**The task:** In the data below, reproduce everything exactly except the images.

**Stored data:**
───
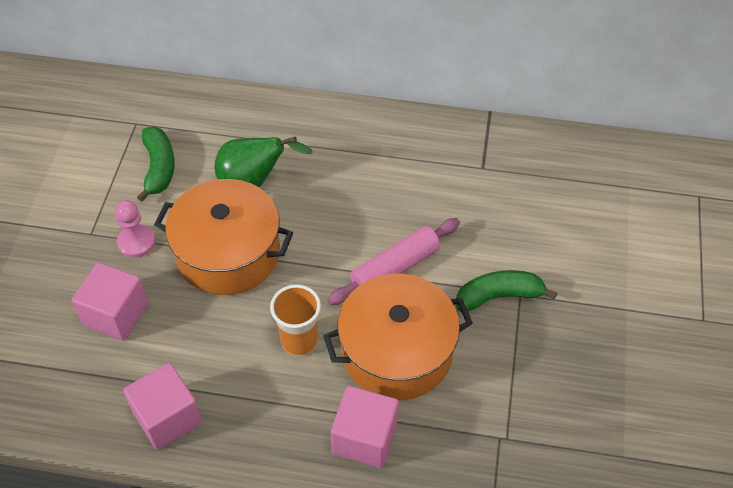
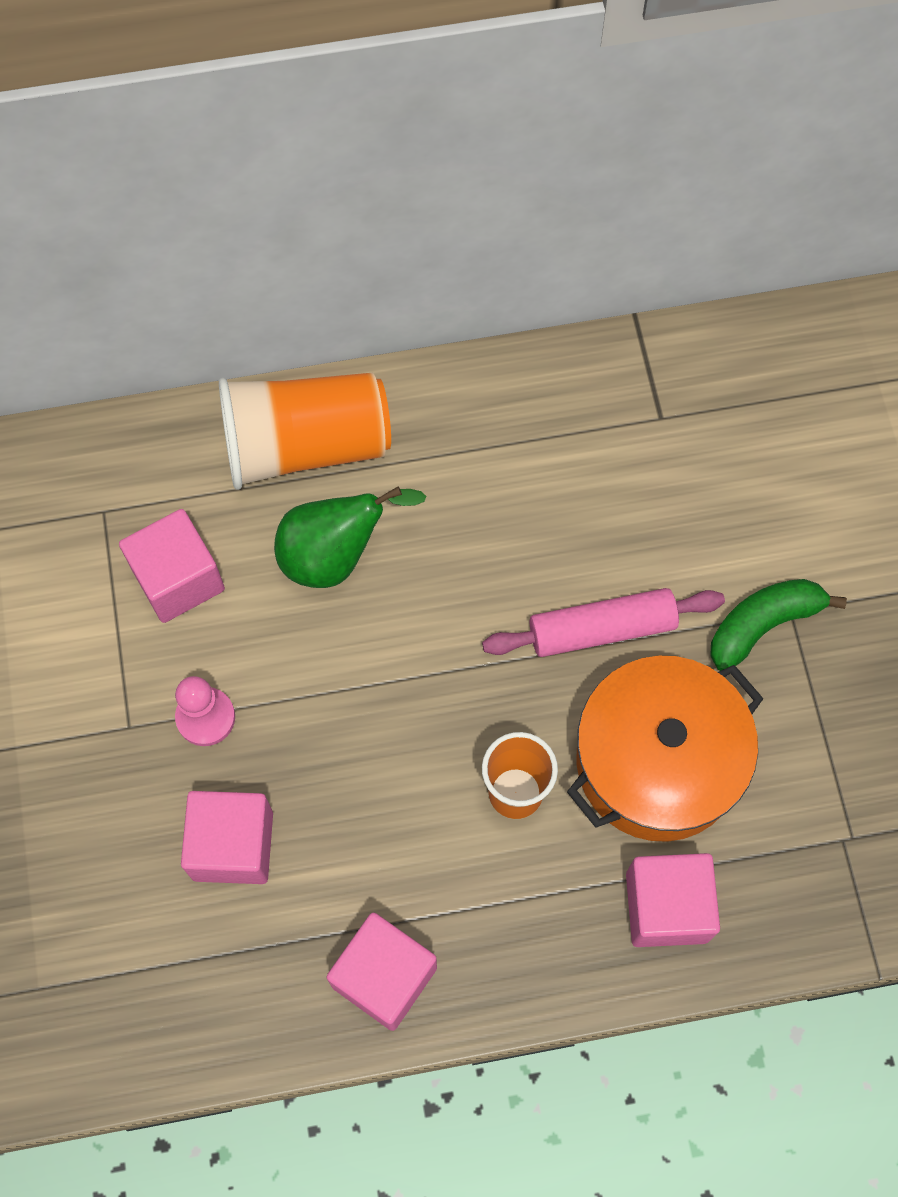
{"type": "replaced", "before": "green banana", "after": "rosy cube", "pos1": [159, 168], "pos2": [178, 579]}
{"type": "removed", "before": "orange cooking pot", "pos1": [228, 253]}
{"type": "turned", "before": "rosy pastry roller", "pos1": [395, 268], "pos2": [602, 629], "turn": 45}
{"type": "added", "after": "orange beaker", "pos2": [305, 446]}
───
**Task solution:**
{"type": "replaced", "before": "green banana", "after": "rosy cube", "pos1": [159, 168], "pos2": [178, 579]}
{"type": "removed", "before": "orange cooking pot", "pos1": [228, 253]}
{"type": "turned", "before": "rosy pastry roller", "pos1": [395, 268], "pos2": [602, 629], "turn": 45}
{"type": "added", "after": "orange beaker", "pos2": [305, 446]}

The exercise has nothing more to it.